BEGIN

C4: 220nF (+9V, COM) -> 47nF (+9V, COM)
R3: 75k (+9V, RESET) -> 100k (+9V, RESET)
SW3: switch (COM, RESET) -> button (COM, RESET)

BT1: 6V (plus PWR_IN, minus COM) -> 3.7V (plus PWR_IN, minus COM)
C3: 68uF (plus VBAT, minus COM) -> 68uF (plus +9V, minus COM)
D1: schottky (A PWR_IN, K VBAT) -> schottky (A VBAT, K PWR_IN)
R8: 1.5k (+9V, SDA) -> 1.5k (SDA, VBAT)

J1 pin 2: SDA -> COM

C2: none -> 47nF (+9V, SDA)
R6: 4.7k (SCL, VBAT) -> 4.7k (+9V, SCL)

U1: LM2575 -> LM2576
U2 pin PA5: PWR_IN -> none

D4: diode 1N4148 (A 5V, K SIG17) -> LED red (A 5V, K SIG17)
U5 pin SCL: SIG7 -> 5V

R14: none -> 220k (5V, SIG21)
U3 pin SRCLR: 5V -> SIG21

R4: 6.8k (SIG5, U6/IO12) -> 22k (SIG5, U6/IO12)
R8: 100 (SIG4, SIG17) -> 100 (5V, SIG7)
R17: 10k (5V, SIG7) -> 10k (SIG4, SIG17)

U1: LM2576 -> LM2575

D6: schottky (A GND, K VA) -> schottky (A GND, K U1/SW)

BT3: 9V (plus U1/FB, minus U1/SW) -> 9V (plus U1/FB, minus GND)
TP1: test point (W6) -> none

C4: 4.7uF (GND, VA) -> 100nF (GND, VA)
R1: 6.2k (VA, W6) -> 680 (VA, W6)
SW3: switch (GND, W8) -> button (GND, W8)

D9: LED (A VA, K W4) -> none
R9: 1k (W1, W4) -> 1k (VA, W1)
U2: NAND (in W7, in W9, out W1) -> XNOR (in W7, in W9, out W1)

END

YOUR OBJECTIVE: Output the material above in full. Change nothing.

COMPLETED EXERCISE:
C4: 220nF (+9V, COM) -> 47nF (+9V, COM)
R3: 75k (+9V, RESET) -> 100k (+9V, RESET)
SW3: switch (COM, RESET) -> button (COM, RESET)

BT1: 6V (plus PWR_IN, minus COM) -> 3.7V (plus PWR_IN, minus COM)
C3: 68uF (plus VBAT, minus COM) -> 68uF (plus +9V, minus COM)
D1: schottky (A PWR_IN, K VBAT) -> schottky (A VBAT, K PWR_IN)
R8: 1.5k (+9V, SDA) -> 1.5k (SDA, VBAT)

J1 pin 2: SDA -> COM

C2: none -> 47nF (+9V, SDA)
R6: 4.7k (SCL, VBAT) -> 4.7k (+9V, SCL)

U1: LM2575 -> LM2576
U2 pin PA5: PWR_IN -> none

D4: diode 1N4148 (A 5V, K SIG17) -> LED red (A 5V, K SIG17)
U5 pin SCL: SIG7 -> 5V

R14: none -> 220k (5V, SIG21)
U3 pin SRCLR: 5V -> SIG21

R4: 6.8k (SIG5, U6/IO12) -> 22k (SIG5, U6/IO12)
R8: 100 (SIG4, SIG17) -> 100 (5V, SIG7)
R17: 10k (5V, SIG7) -> 10k (SIG4, SIG17)

U1: LM2576 -> LM2575

D6: schottky (A GND, K VA) -> schottky (A GND, K U1/SW)

BT3: 9V (plus U1/FB, minus U1/SW) -> 9V (plus U1/FB, minus GND)
TP1: test point (W6) -> none

C4: 4.7uF (GND, VA) -> 100nF (GND, VA)
R1: 6.2k (VA, W6) -> 680 (VA, W6)
SW3: switch (GND, W8) -> button (GND, W8)

D9: LED (A VA, K W4) -> none
R9: 1k (W1, W4) -> 1k (VA, W1)
U2: NAND (in W7, in W9, out W1) -> XNOR (in W7, in W9, out W1)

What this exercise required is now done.